__TASK DESCRIPTION__. For this exercise, write out only the lines of the entries below from the one with "yellow cross: moved 28 px left" up to and including the one with "orange square: moved 5 px left, 1 px down", exactly as they are. Pictures stay out.

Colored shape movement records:
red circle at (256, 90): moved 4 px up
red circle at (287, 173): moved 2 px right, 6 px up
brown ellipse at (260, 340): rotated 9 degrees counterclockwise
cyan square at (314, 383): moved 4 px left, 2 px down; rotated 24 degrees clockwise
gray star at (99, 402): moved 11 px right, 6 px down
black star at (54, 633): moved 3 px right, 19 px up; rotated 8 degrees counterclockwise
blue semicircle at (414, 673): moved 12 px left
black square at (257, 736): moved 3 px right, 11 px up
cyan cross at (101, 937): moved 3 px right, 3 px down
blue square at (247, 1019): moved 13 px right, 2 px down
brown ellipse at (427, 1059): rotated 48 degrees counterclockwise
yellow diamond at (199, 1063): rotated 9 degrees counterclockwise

---

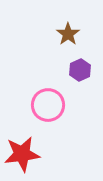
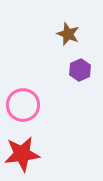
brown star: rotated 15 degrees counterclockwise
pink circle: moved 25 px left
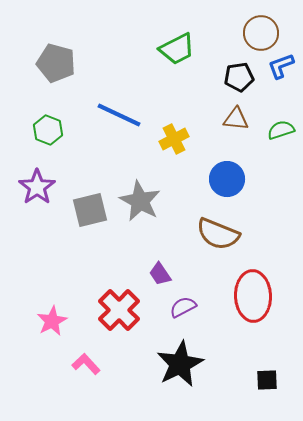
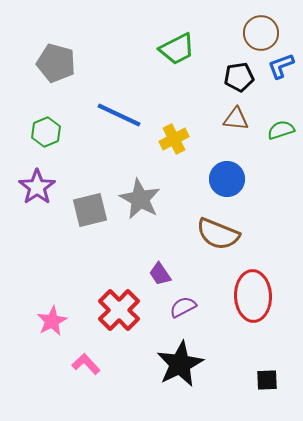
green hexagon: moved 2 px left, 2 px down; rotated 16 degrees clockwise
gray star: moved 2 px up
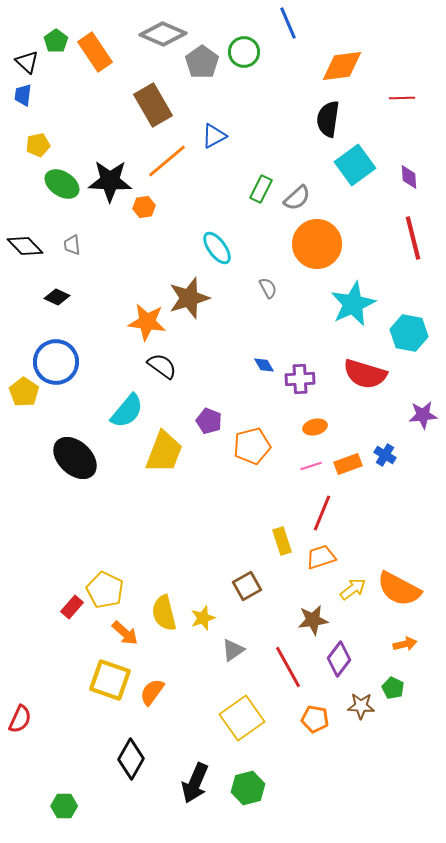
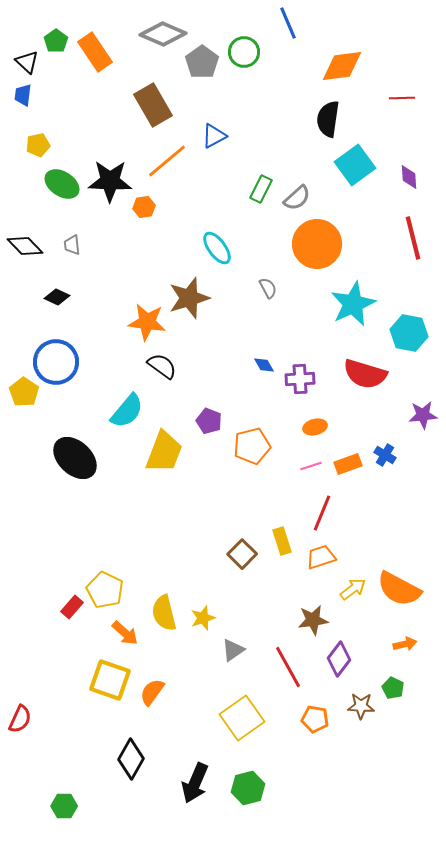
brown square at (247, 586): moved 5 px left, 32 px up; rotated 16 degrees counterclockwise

==

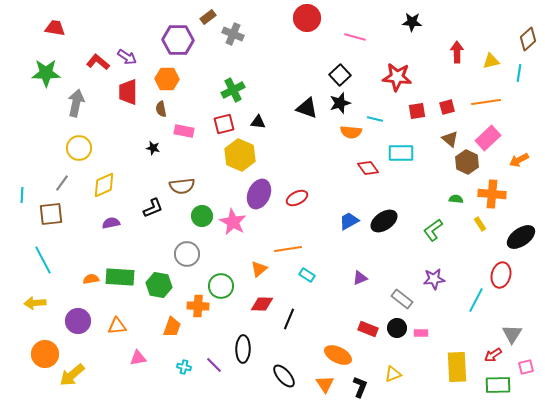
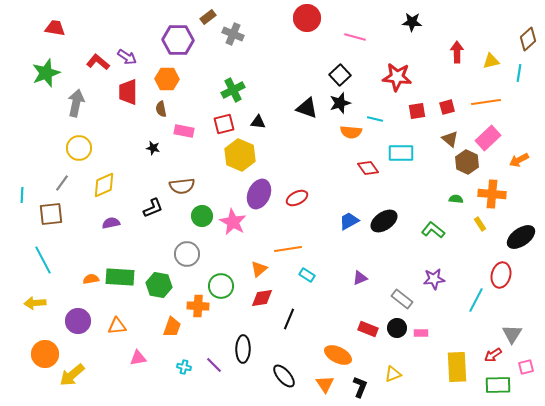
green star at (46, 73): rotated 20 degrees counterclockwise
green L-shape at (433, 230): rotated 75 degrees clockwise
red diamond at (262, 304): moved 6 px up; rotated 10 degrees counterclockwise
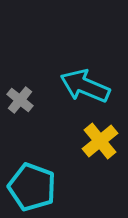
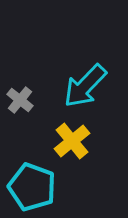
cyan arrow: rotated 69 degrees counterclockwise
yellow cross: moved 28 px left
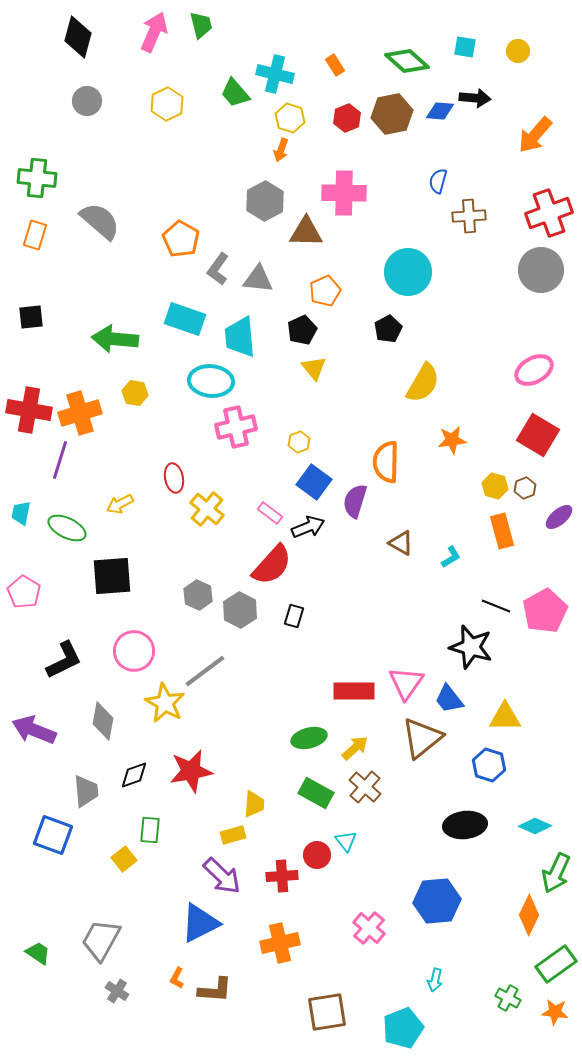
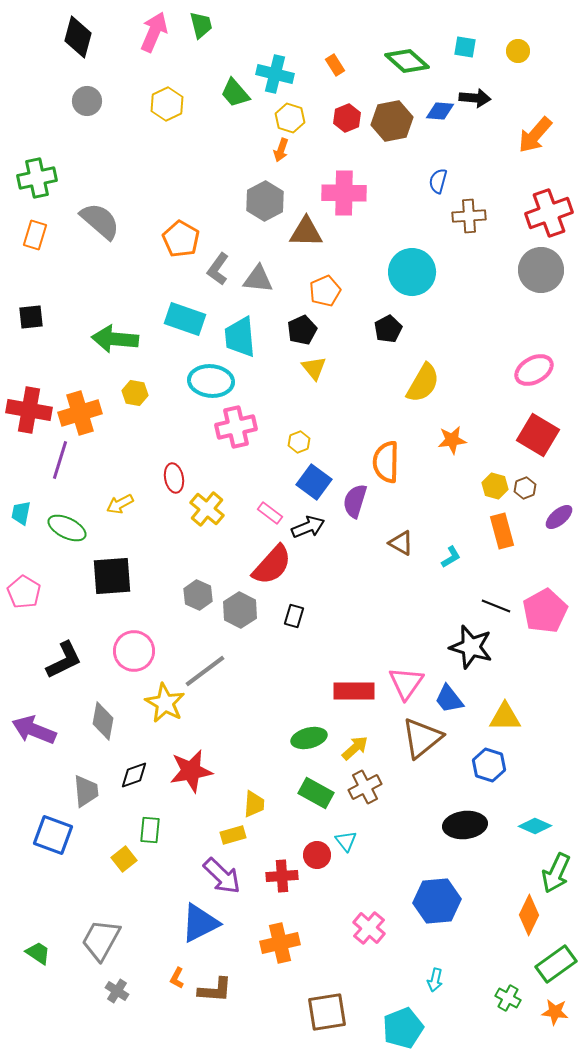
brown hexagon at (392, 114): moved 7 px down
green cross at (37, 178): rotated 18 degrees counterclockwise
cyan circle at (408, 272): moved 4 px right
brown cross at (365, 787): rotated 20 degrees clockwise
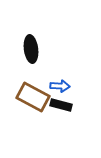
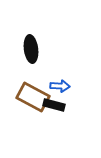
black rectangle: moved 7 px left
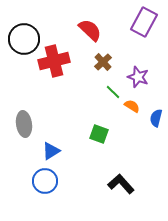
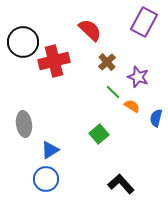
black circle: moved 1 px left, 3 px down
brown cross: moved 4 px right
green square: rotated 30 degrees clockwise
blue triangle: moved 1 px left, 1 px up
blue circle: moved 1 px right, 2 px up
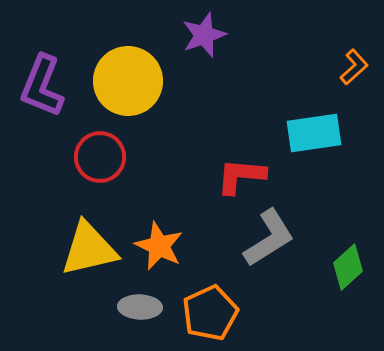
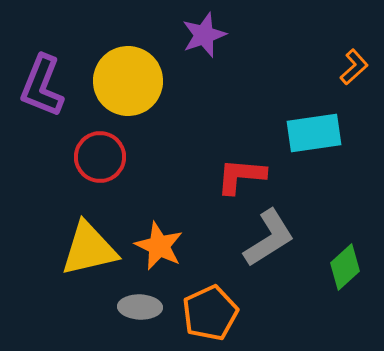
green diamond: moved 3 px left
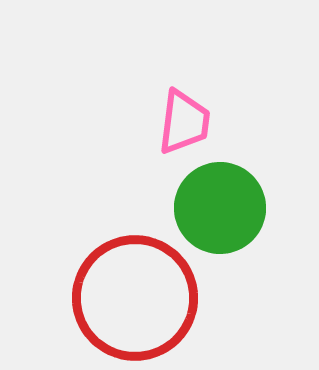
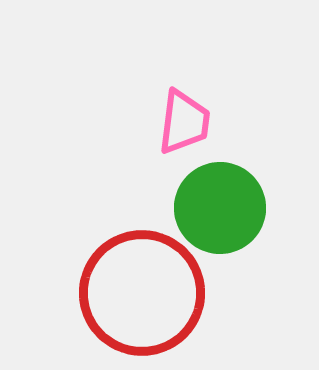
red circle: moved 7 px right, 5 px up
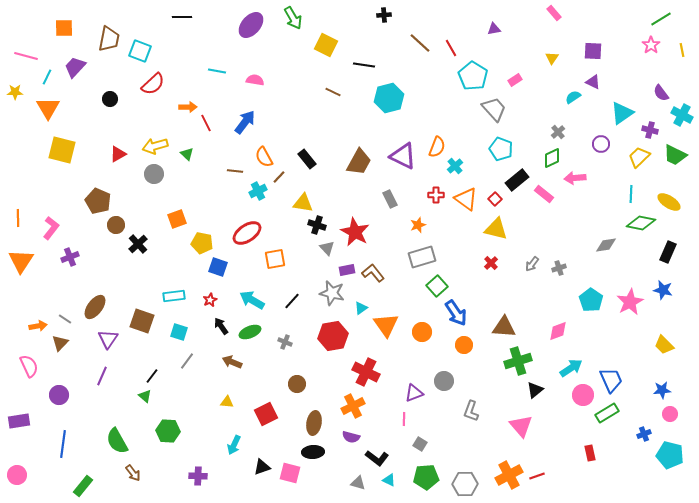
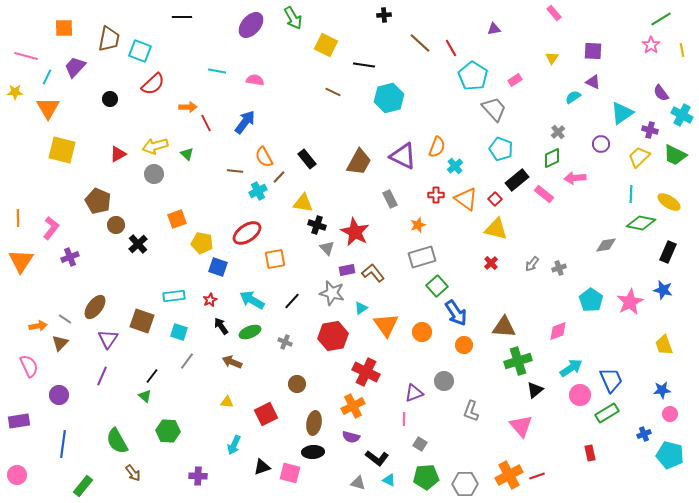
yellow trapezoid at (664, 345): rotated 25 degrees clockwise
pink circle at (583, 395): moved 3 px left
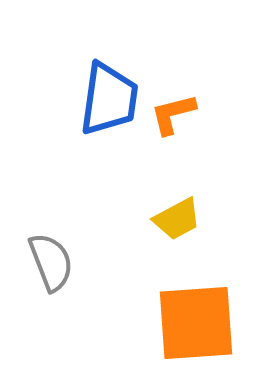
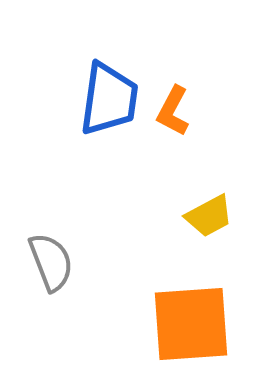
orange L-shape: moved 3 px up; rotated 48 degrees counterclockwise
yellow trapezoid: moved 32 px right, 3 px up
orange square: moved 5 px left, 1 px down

__RESULT OF THIS EXERCISE__.
yellow cross: moved 28 px left
brown hexagon at (392, 114): moved 7 px down
green cross at (37, 178): rotated 18 degrees counterclockwise
cyan circle at (408, 272): moved 4 px right
brown cross at (365, 787): rotated 20 degrees clockwise
black rectangle: moved 7 px left
black circle: moved 1 px left, 3 px down
brown cross: moved 4 px right
green square: rotated 30 degrees clockwise
blue triangle: moved 1 px left, 1 px up
blue circle: moved 1 px right, 2 px up
green diamond: moved 3 px left
red circle: moved 7 px right, 5 px up
yellow trapezoid at (664, 345): rotated 25 degrees clockwise
pink circle at (583, 395): moved 3 px left
orange L-shape: moved 3 px up; rotated 48 degrees counterclockwise
yellow trapezoid: moved 32 px right, 3 px up
orange square: moved 5 px left, 1 px down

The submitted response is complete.